_EXERCISE GOAL_. Return exactly the lines from the one that contains "SONAR3 pin TRIG: D2 -> TX" up to the last line of the listing, and nothing else.

_SUPPLIED RECORDS_.
***
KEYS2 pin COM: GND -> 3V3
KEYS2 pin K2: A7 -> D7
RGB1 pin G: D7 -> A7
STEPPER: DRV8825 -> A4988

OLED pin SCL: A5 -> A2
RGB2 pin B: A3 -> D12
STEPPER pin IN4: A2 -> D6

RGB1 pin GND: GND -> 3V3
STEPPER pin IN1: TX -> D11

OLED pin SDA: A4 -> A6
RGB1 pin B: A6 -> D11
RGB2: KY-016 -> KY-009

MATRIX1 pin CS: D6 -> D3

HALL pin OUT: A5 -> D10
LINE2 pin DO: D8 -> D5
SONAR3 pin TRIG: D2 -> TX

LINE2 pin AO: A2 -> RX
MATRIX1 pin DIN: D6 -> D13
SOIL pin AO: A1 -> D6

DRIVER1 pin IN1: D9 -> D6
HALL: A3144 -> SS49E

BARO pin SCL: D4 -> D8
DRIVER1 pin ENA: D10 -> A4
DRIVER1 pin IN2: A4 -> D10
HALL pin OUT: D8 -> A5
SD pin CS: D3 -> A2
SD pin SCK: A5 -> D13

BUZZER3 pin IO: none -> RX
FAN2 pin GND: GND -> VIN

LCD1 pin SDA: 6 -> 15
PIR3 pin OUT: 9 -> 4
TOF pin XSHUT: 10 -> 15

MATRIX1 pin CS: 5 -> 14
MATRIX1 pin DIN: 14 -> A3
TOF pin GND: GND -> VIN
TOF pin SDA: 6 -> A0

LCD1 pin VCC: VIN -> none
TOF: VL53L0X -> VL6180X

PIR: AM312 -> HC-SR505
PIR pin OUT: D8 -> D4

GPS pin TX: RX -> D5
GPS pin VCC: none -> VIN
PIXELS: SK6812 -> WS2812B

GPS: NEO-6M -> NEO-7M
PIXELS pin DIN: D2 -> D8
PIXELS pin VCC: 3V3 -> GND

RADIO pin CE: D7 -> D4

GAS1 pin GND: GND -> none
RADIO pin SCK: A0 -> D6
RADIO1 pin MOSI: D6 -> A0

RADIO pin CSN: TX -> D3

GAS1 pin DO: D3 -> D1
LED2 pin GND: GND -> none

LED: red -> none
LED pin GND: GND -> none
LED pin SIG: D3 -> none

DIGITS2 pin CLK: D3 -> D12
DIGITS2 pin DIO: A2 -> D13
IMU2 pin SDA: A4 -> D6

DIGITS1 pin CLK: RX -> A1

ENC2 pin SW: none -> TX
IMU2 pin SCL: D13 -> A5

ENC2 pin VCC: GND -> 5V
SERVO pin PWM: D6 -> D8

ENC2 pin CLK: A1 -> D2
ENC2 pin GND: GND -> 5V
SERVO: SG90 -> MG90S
***
_ANSWER TO THIS TASK_.
SONAR3 pin TRIG: D2 -> TX

LINE2 pin AO: A2 -> RX
MATRIX1 pin DIN: D6 -> D13
SOIL pin AO: A1 -> D6

DRIVER1 pin IN1: D9 -> D6
HALL: A3144 -> SS49E

BARO pin SCL: D4 -> D8
DRIVER1 pin ENA: D10 -> A4
DRIVER1 pin IN2: A4 -> D10
HALL pin OUT: D8 -> A5
SD pin CS: D3 -> A2
SD pin SCK: A5 -> D13

BUZZER3 pin IO: none -> RX
FAN2 pin GND: GND -> VIN

LCD1 pin SDA: 6 -> 15
PIR3 pin OUT: 9 -> 4
TOF pin XSHUT: 10 -> 15

MATRIX1 pin CS: 5 -> 14
MATRIX1 pin DIN: 14 -> A3
TOF pin GND: GND -> VIN
TOF pin SDA: 6 -> A0

LCD1 pin VCC: VIN -> none
TOF: VL53L0X -> VL6180X

PIR: AM312 -> HC-SR505
PIR pin OUT: D8 -> D4

GPS pin TX: RX -> D5
GPS pin VCC: none -> VIN
PIXELS: SK6812 -> WS2812B

GPS: NEO-6M -> NEO-7M
PIXELS pin DIN: D2 -> D8
PIXELS pin VCC: 3V3 -> GND

RADIO pin CE: D7 -> D4

GAS1 pin GND: GND -> none
RADIO pin SCK: A0 -> D6
RADIO1 pin MOSI: D6 -> A0

RADIO pin CSN: TX -> D3

GAS1 pin DO: D3 -> D1
LED2 pin GND: GND -> none

LED: red -> none
LED pin GND: GND -> none
LED pin SIG: D3 -> none

DIGITS2 pin CLK: D3 -> D12
DIGITS2 pin DIO: A2 -> D13
IMU2 pin SDA: A4 -> D6

DIGITS1 pin CLK: RX -> A1

ENC2 pin SW: none -> TX
IMU2 pin SCL: D13 -> A5

ENC2 pin VCC: GND -> 5V
SERVO pin PWM: D6 -> D8

ENC2 pin CLK: A1 -> D2
ENC2 pin GND: GND -> 5V
SERVO: SG90 -> MG90S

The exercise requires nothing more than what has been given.